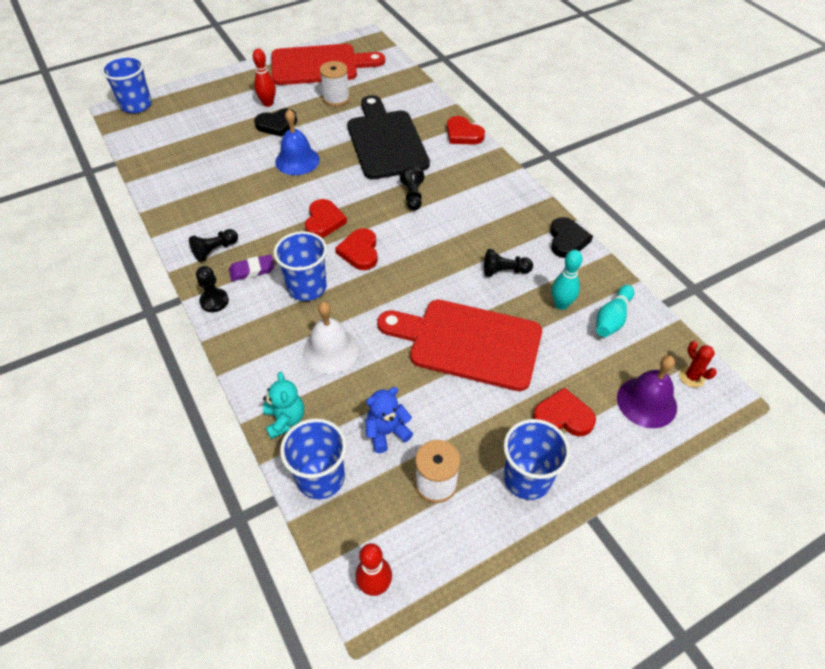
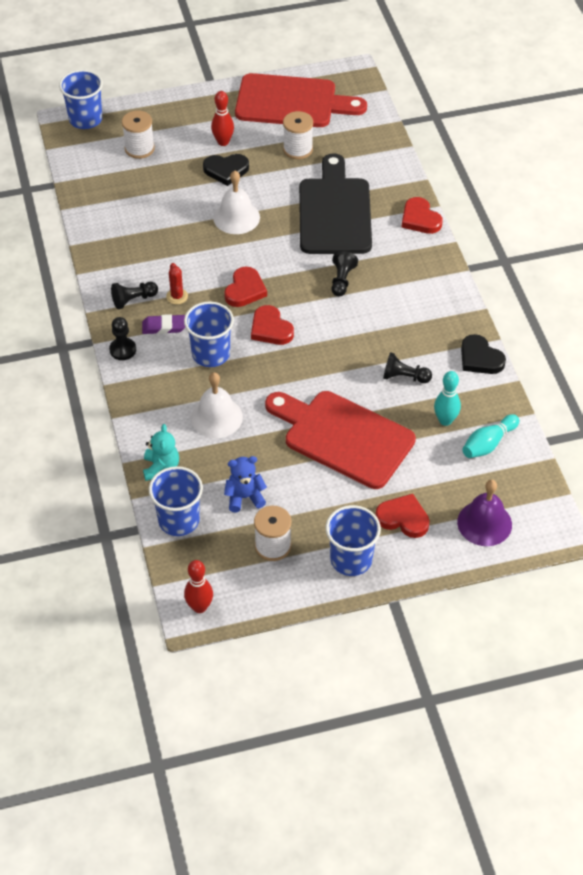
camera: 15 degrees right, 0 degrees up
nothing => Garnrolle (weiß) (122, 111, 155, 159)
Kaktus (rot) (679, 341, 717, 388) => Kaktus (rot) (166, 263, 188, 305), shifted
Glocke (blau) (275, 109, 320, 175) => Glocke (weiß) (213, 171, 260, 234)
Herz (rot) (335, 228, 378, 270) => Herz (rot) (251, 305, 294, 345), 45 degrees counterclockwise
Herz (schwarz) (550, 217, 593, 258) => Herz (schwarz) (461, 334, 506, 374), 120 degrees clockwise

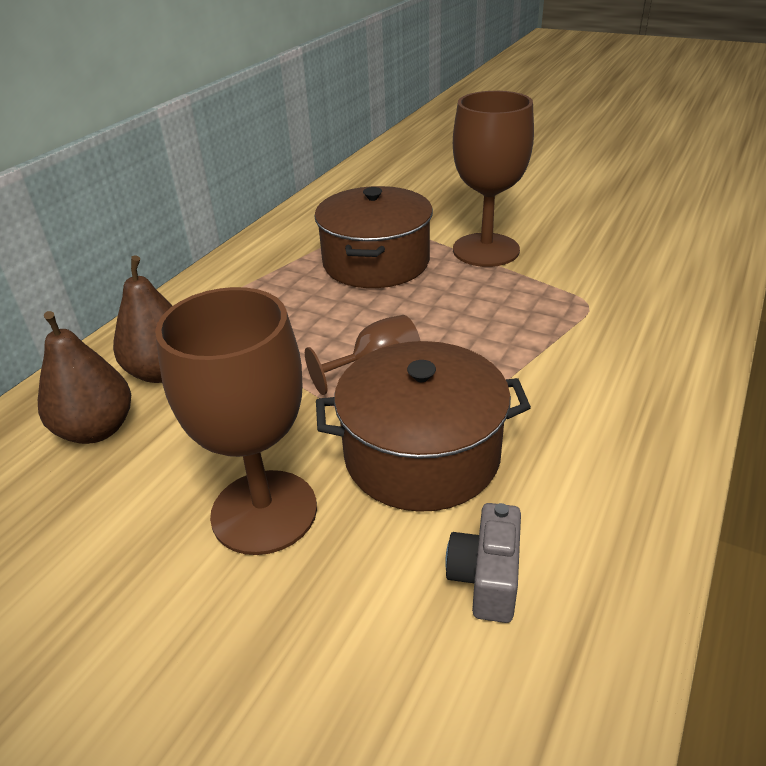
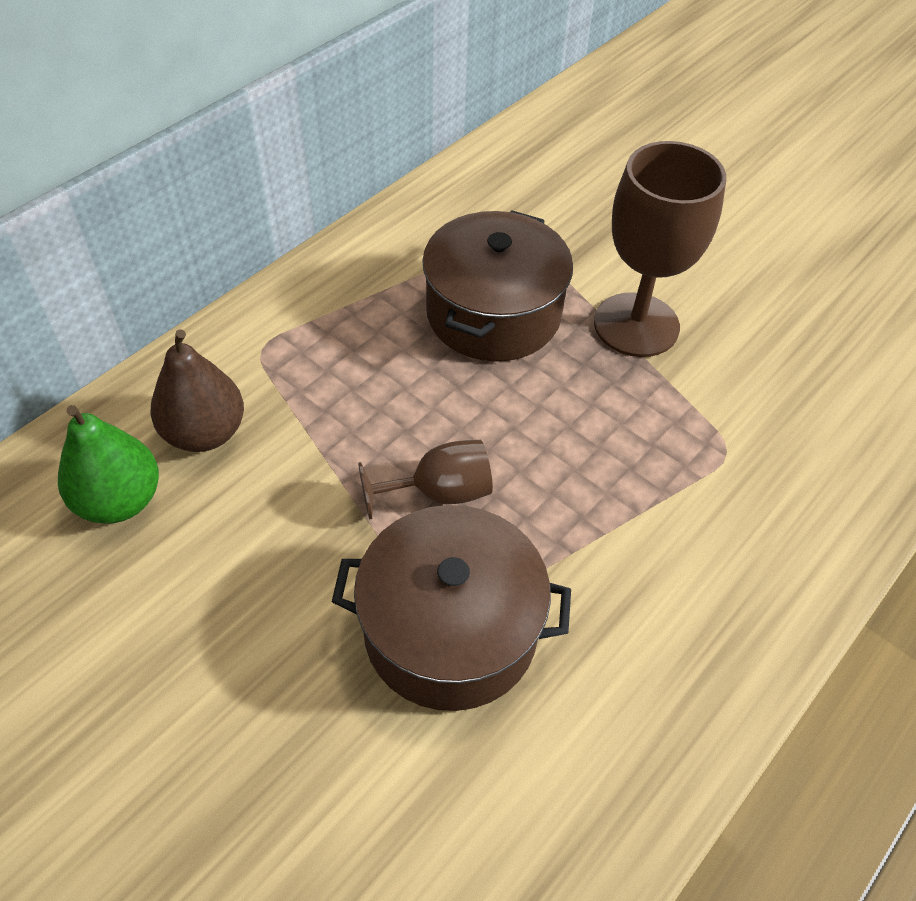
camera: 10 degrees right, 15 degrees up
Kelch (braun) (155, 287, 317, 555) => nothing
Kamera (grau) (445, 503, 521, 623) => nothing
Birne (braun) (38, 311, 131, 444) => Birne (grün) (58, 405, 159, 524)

========================================================================

▶ [ACTION ITEM] Reproduce the entries above exactly, but only the lines between the line holding "Glocke (blau) (275, 109, 320, 175)" and the line holding "Herz (rot) (335, 228, 378, 270)", inclusive.

▶ [REPLY]
Glocke (blau) (275, 109, 320, 175) => Glocke (weiß) (213, 171, 260, 234)
Herz (rot) (335, 228, 378, 270) => Herz (rot) (251, 305, 294, 345), 45 degrees counterclockwise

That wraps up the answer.